* Goal of the exercise *
Go line by line through the data and copy those with the word "camera".

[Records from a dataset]
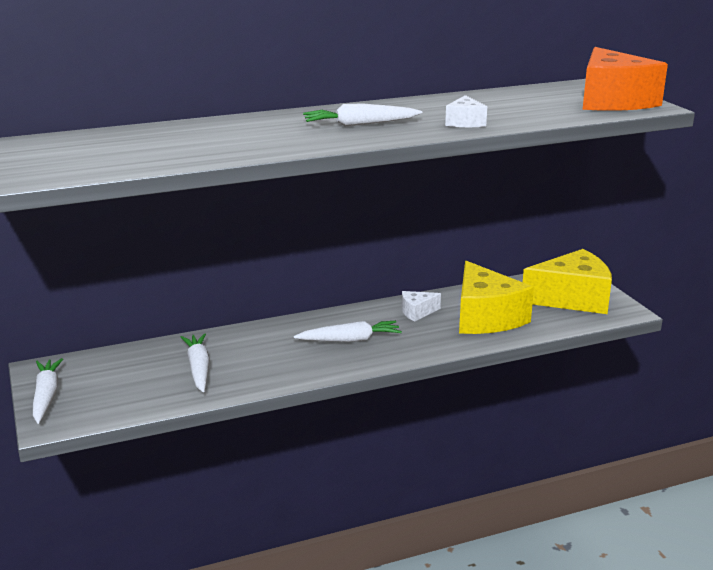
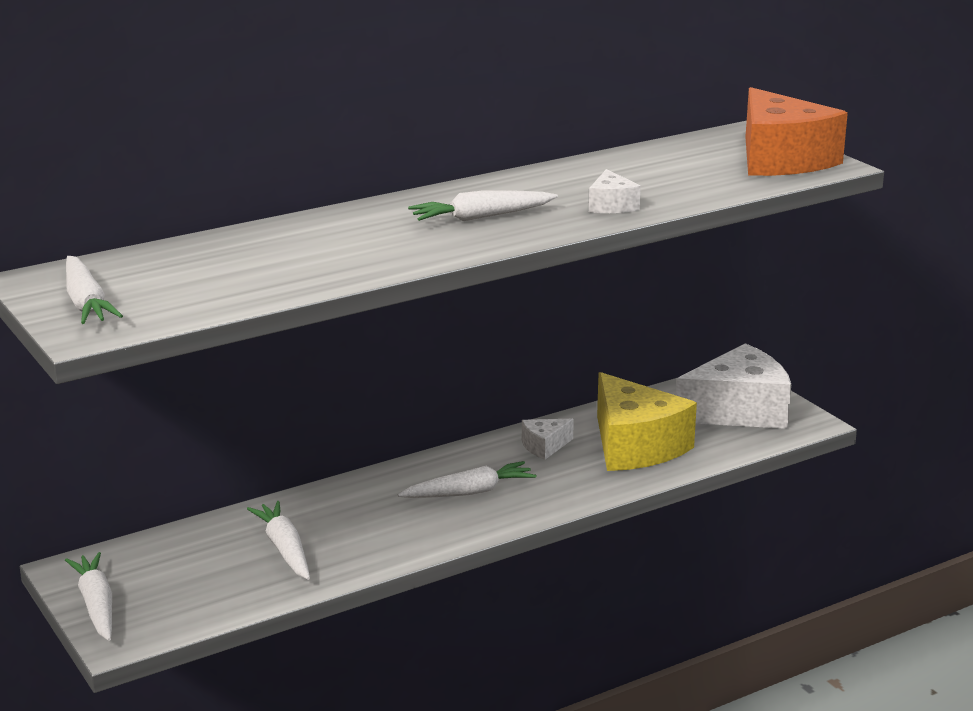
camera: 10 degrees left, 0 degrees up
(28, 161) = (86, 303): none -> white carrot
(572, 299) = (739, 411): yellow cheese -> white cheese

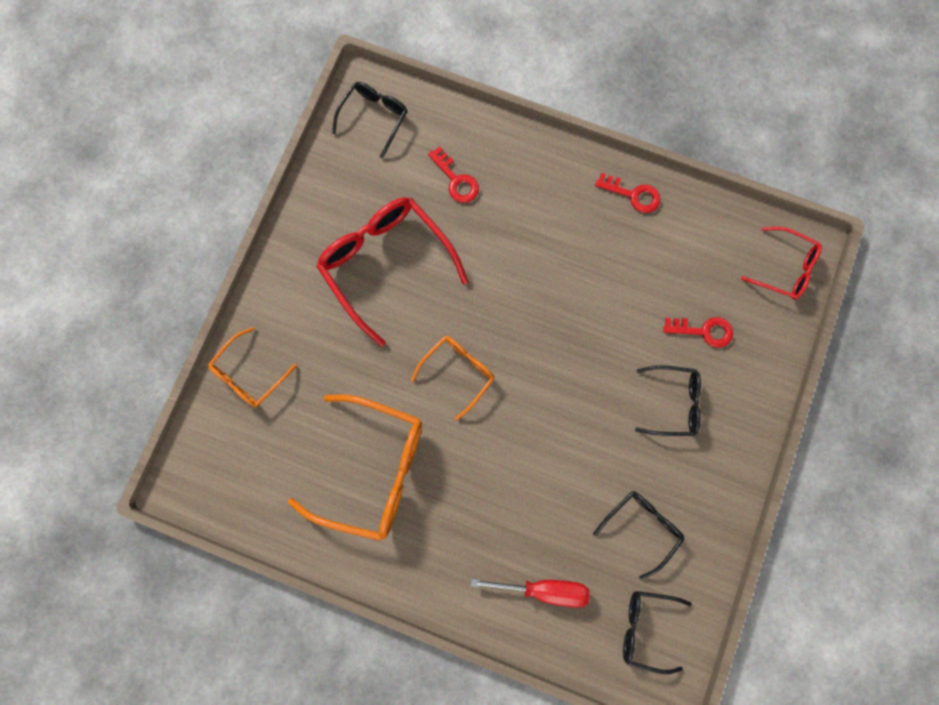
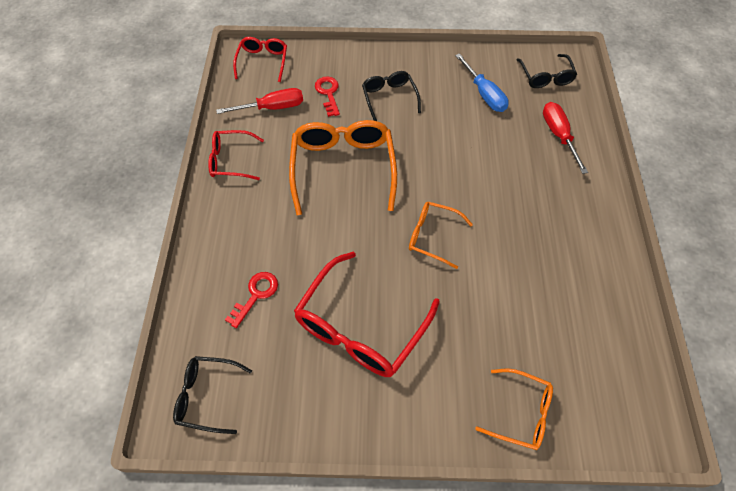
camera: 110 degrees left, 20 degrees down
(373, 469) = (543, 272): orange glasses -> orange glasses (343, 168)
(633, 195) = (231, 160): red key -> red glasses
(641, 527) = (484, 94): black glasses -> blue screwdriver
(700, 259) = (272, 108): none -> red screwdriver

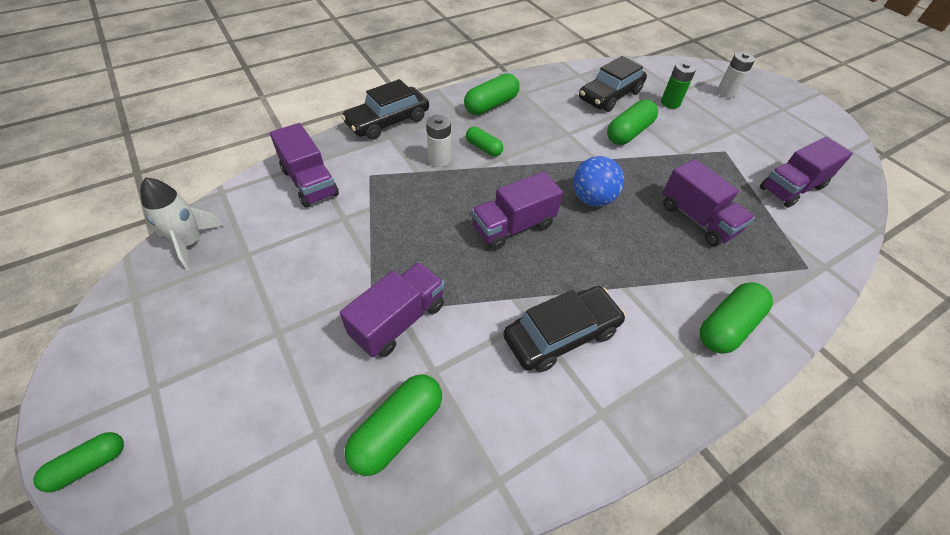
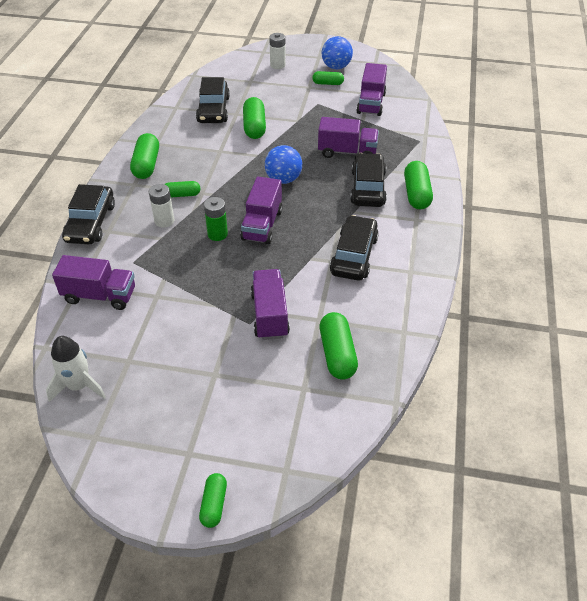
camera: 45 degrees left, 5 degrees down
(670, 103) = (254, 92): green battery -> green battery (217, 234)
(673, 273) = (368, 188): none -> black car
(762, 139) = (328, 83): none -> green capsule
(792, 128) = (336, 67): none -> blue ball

* Task output *
camera: 10 degrees left, 0 degrees up
camera: 110 degrees left, 20 degrees down
camera: 45 degrees left, 5 degrees down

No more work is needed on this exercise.